(Exercise goal):
Can you rewrite the records, starting with the line that contains "This screenshot has width=512, height=384." and going on through the line that contains "Incorrect, from the", with every "bathtub" replaced by "tub" and everything else left the same? Give back only those lines.

(Extracted data):
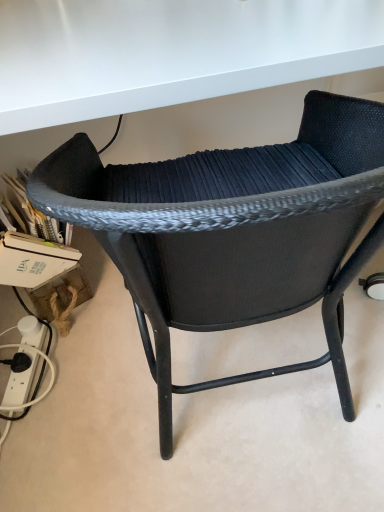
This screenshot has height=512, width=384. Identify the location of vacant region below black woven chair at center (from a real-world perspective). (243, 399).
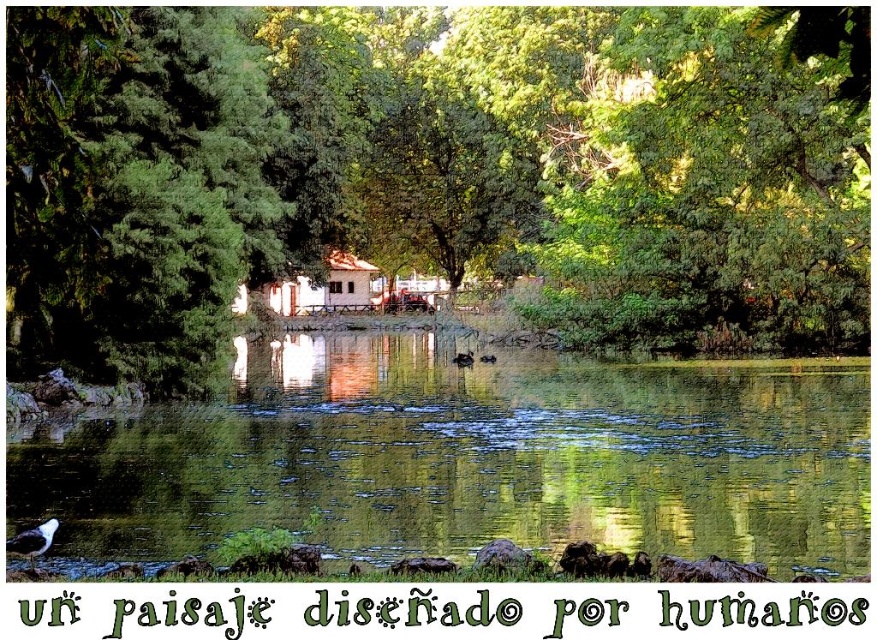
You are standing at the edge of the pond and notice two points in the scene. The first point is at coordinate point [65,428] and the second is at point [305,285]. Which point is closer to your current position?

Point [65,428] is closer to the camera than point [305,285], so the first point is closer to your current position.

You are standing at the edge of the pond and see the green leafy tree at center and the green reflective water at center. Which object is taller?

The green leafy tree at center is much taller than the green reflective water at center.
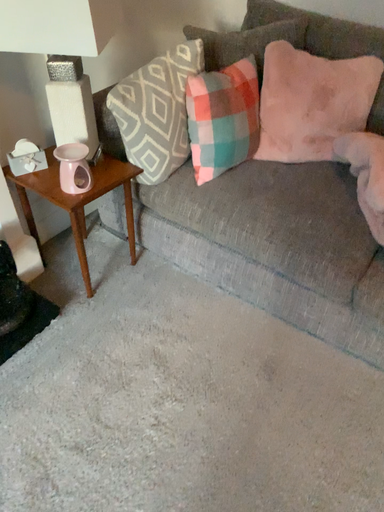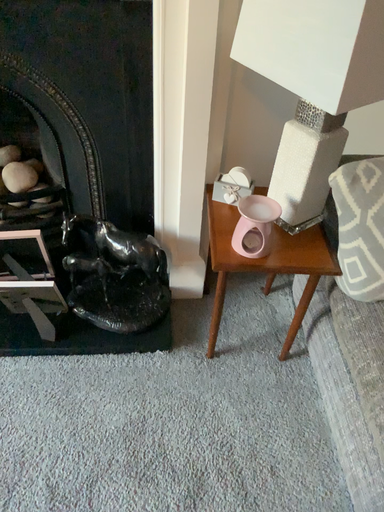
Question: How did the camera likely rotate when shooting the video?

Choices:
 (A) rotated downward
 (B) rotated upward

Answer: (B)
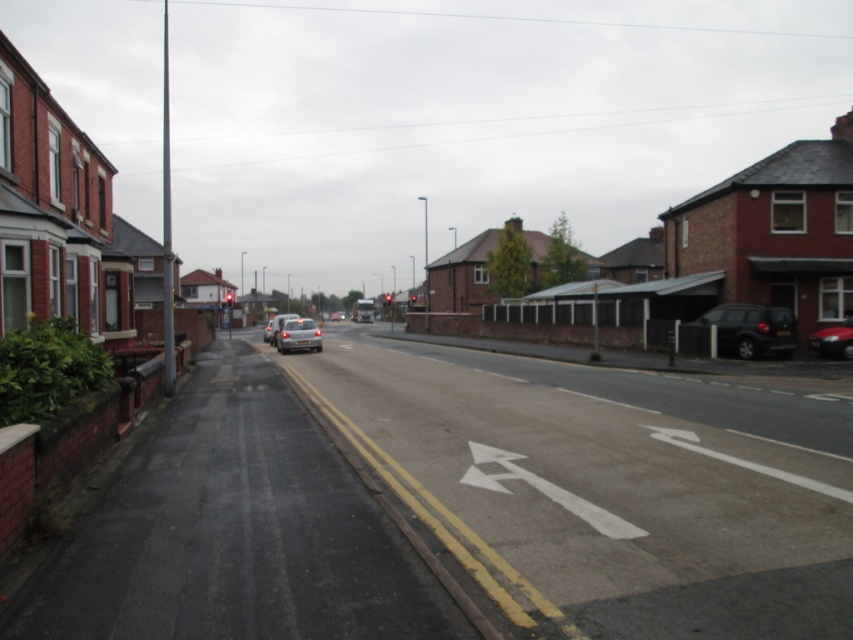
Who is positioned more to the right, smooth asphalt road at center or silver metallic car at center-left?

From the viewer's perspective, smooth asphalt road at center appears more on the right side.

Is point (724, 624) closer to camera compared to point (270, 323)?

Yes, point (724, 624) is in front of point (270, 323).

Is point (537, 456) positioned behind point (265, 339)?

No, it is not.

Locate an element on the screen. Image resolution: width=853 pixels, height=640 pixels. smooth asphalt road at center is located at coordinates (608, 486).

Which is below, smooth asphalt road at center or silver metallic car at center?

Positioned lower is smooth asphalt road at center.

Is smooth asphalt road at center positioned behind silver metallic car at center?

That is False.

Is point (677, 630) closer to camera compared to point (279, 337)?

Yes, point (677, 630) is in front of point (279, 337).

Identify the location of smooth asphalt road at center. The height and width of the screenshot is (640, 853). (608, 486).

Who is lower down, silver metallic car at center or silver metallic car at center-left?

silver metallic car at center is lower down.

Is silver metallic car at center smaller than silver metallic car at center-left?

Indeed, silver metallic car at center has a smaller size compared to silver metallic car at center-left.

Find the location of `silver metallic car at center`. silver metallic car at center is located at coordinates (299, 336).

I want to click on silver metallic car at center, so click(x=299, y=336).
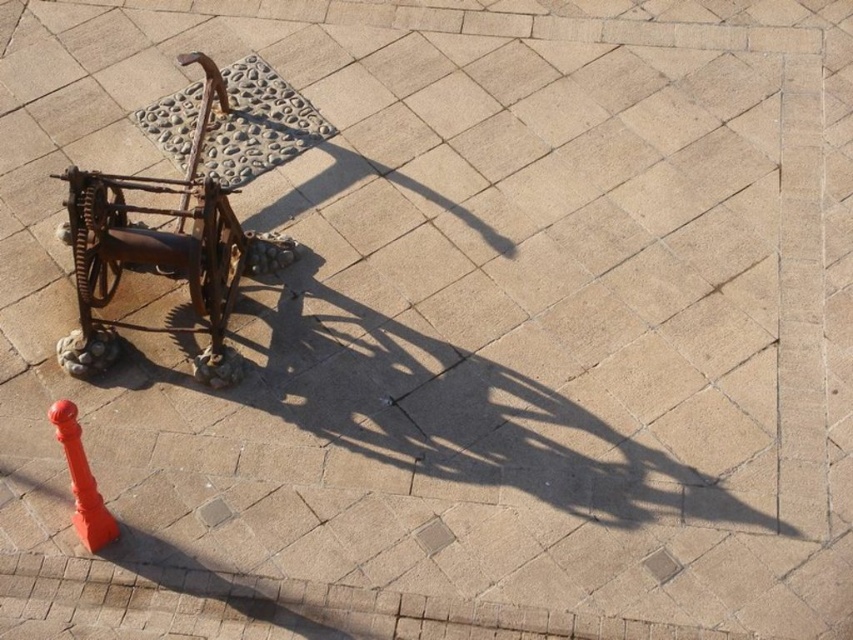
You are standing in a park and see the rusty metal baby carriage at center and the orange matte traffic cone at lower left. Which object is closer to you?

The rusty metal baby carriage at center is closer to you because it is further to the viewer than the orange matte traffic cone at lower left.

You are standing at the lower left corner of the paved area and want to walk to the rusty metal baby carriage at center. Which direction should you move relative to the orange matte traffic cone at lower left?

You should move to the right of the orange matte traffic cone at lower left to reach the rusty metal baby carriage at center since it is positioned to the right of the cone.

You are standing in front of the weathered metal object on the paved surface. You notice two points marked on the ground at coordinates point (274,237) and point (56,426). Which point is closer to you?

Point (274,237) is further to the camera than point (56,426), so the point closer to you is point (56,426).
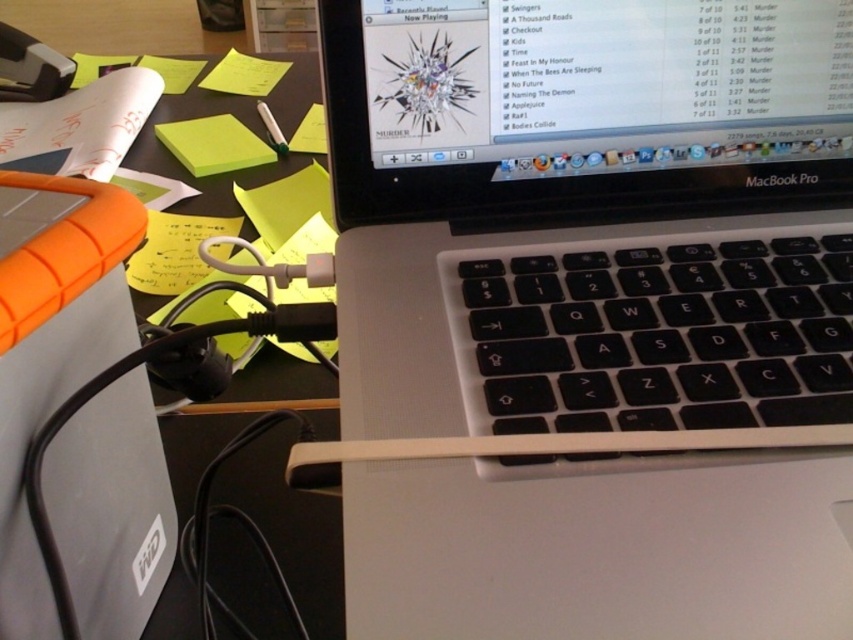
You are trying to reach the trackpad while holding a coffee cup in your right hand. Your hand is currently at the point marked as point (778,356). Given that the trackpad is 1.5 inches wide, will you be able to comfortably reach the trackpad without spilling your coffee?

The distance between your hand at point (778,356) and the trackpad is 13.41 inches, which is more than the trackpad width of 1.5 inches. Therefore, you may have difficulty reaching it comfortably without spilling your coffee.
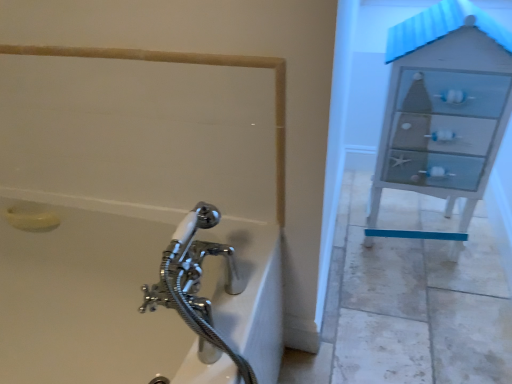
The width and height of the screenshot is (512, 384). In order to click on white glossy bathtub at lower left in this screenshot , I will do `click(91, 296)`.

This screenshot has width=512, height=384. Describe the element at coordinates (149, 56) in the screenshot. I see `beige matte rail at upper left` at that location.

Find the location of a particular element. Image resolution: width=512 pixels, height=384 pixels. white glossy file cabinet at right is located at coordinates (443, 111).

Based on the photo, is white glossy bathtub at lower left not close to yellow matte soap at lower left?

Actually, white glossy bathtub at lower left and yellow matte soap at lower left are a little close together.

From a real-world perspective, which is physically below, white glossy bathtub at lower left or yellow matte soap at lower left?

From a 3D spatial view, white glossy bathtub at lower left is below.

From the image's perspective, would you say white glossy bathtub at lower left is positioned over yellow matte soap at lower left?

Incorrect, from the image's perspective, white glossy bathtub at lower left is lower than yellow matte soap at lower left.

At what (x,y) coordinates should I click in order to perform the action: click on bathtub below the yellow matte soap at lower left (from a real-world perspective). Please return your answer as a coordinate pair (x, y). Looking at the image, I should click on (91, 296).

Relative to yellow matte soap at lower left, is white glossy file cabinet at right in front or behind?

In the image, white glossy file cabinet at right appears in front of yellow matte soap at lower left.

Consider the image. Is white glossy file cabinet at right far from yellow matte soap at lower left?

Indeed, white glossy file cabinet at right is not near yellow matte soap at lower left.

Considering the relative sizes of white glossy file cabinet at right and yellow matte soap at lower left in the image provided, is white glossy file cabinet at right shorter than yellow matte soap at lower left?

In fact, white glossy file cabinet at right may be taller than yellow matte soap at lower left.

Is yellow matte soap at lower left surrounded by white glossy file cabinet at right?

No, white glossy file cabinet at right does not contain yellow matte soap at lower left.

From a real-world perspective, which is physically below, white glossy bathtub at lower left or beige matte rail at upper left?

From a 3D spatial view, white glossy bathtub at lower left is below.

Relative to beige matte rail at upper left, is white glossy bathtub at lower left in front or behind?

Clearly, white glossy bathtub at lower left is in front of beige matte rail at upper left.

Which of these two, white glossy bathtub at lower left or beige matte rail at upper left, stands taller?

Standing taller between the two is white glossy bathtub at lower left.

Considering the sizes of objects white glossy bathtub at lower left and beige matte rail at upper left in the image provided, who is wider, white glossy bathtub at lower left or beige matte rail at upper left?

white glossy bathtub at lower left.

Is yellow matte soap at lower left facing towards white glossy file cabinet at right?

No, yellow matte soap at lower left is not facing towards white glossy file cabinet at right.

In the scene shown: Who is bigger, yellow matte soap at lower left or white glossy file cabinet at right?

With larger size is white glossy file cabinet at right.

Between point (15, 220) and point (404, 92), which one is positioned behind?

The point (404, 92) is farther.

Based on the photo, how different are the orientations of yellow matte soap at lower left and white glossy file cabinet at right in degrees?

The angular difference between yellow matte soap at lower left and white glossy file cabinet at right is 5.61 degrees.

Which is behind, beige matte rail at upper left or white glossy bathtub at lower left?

(Task output):
This screenshot has width=512, height=384. Describe the element at coordinates (149, 56) in the screenshot. I see `beige matte rail at upper left` at that location.

Find the location of a particular element. Image resolution: width=512 pixels, height=384 pixels. white glossy file cabinet at right is located at coordinates (443, 111).

Based on the photo, is white glossy tub at lower left not close to yellow matte soap at lower left?

Actually, white glossy tub at lower left and yellow matte soap at lower left are a little close together.

From a real-world perspective, which is physically below, white glossy tub at lower left or yellow matte soap at lower left?

From a 3D spatial view, white glossy tub at lower left is below.

From the image's perspective, would you say white glossy tub at lower left is positioned over yellow matte soap at lower left?

Incorrect, from the image's perspective, white glossy tub at lower left is lower than yellow matte soap at lower left.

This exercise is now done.